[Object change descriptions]
BEGIN

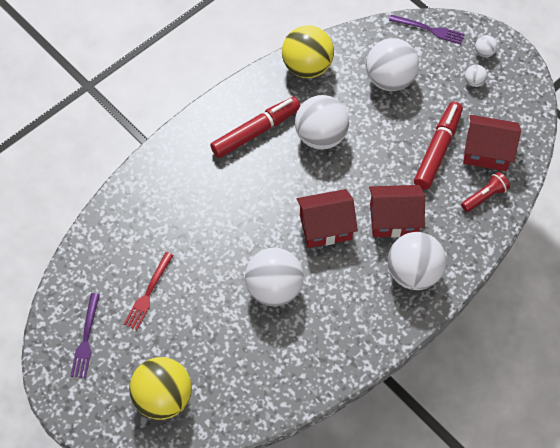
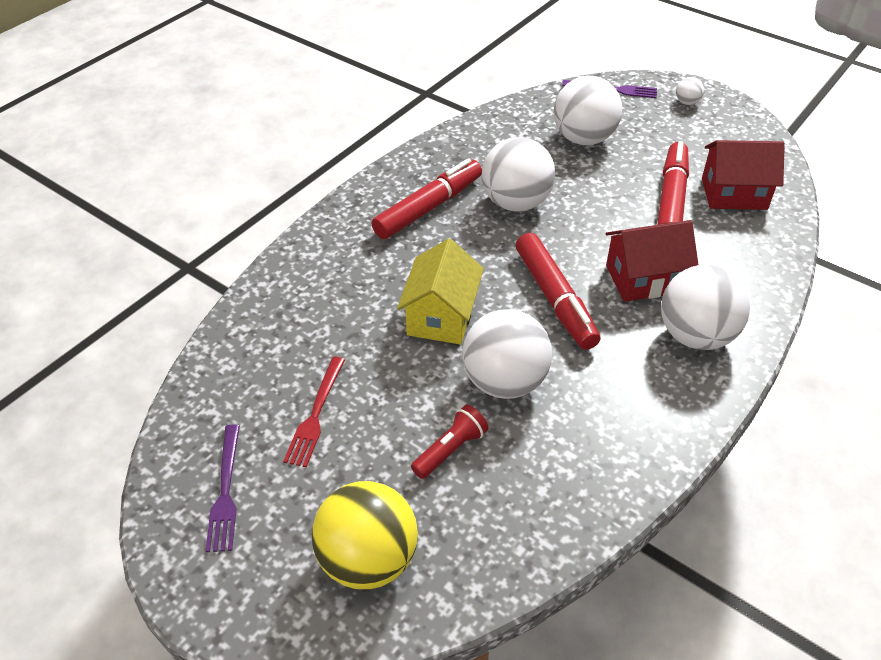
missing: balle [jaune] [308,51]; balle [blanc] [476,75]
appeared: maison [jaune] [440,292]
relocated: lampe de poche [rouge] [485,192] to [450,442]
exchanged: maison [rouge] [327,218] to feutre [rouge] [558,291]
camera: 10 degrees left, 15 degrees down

END

[WHAT TO WORK ON] When copying the entries, drop the images and keep every line exact.

[RESULT OF THE TASK]
missing: balle [jaune] [308,51]; balle [blanc] [476,75]
appeared: maison [jaune] [440,292]
relocated: lampe de poche [rouge] [485,192] to [450,442]
exchanged: maison [rouge] [327,218] to feutre [rouge] [558,291]
camera: 10 degrees left, 15 degrees down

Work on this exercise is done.